AVAILABLE DATA>
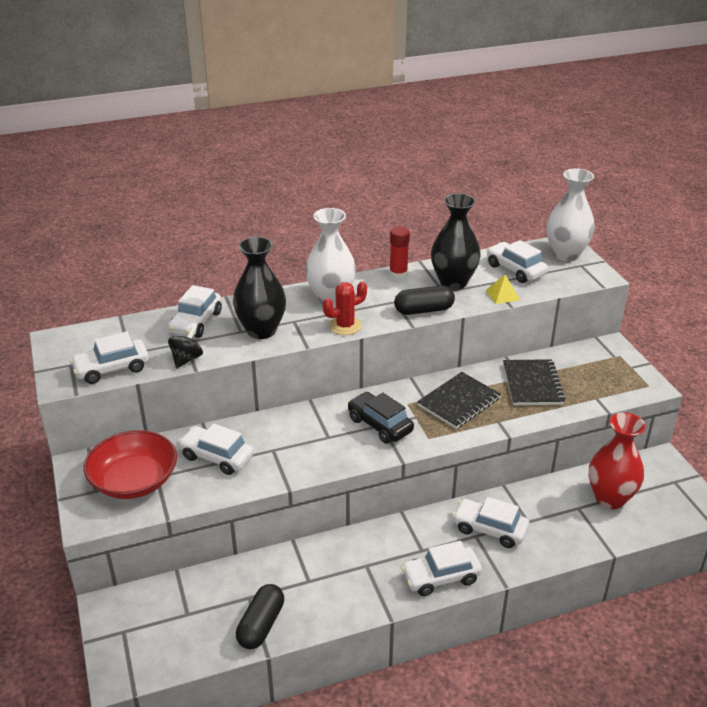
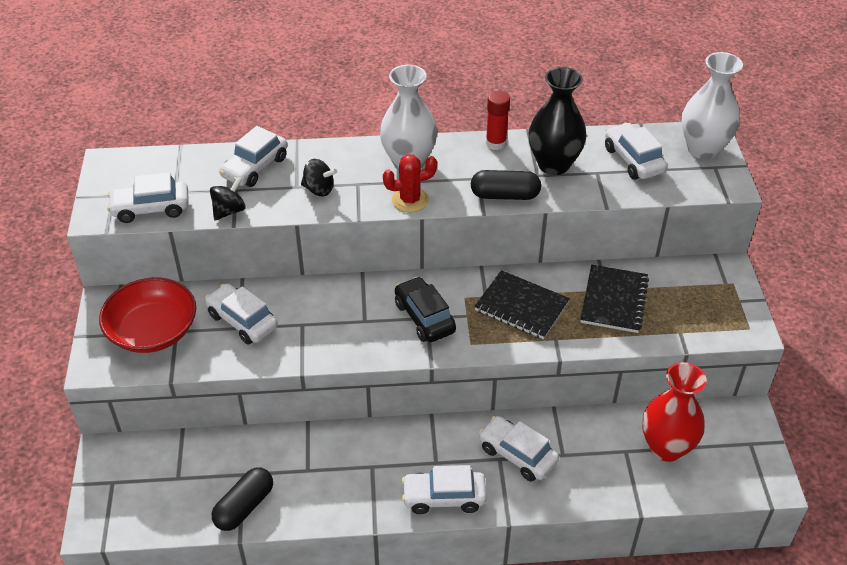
camera: 15 degrees right, 10 degrees up
black vase [233,237,286,339] -> black spinning top [301,159,337,197]
black notebook [417,372,501,429] -> black notebook turned 60 degrees clockwise [474,270,570,339]
yellow pyramid [486,275,520,304] -> none

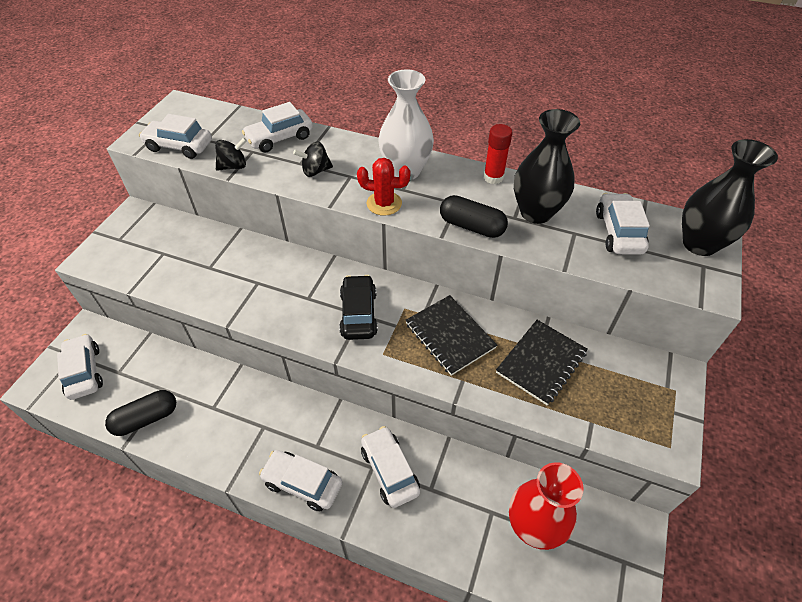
camera: 25 degrees right, 5 degrees up
red bowl [99,278,196,353] -> none
white car [205,283,278,344] -> white car moved to [57,334,103,400]
black spinning top [301,159,337,197] -> black spinning top turned 120 degrees clockwise [293,142,333,177]
white vase [681,52,743,159] -> black vase [682,139,778,256]

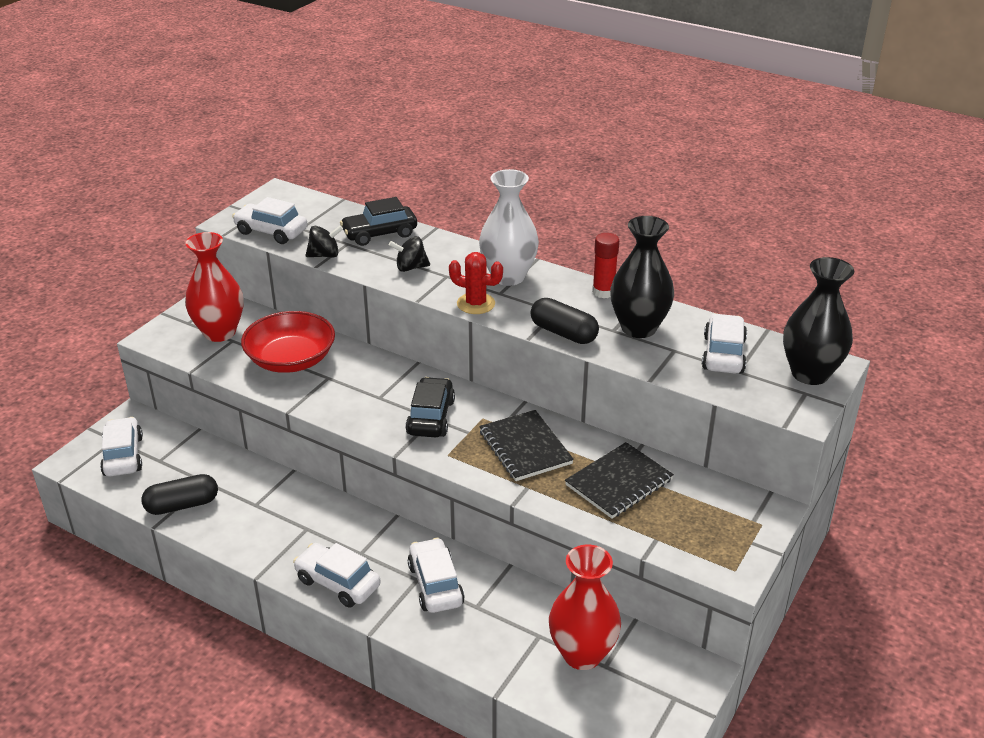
camera: 10 degrees right, 15 degrees down
white car [242,102,313,153] -> black car [340,197,417,246]
none -> red vase [185,232,244,342]
none -> red bowl [241,311,335,373]

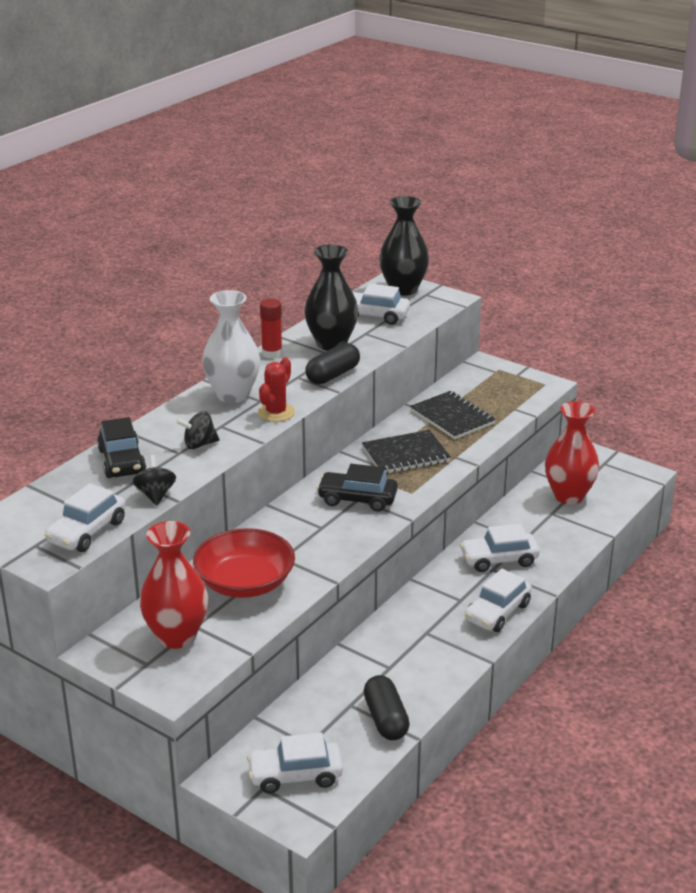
camera: 85 degrees left, 5 degrees down
black spinning top [389,236,430,272] -> black spinning top turned 75 degrees clockwise [176,411,220,449]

EXERCISE>
Would you give again, exactly, the lines in the data above that run from the line containing "camera: 25 degrees right, 5 degrees up" to the line containing "camera: 10 degrees right, 15 degrees down"? Include both ends and no pictures.

ANSWER TO THIS TASK>
camera: 25 degrees right, 5 degrees up
red bowl [99,278,196,353] -> none
white car [205,283,278,344] -> white car moved to [57,334,103,400]
black spinning top [301,159,337,197] -> black spinning top turned 120 degrees clockwise [293,142,333,177]
white vase [681,52,743,159] -> black vase [682,139,778,256]

camera: 10 degrees right, 15 degrees down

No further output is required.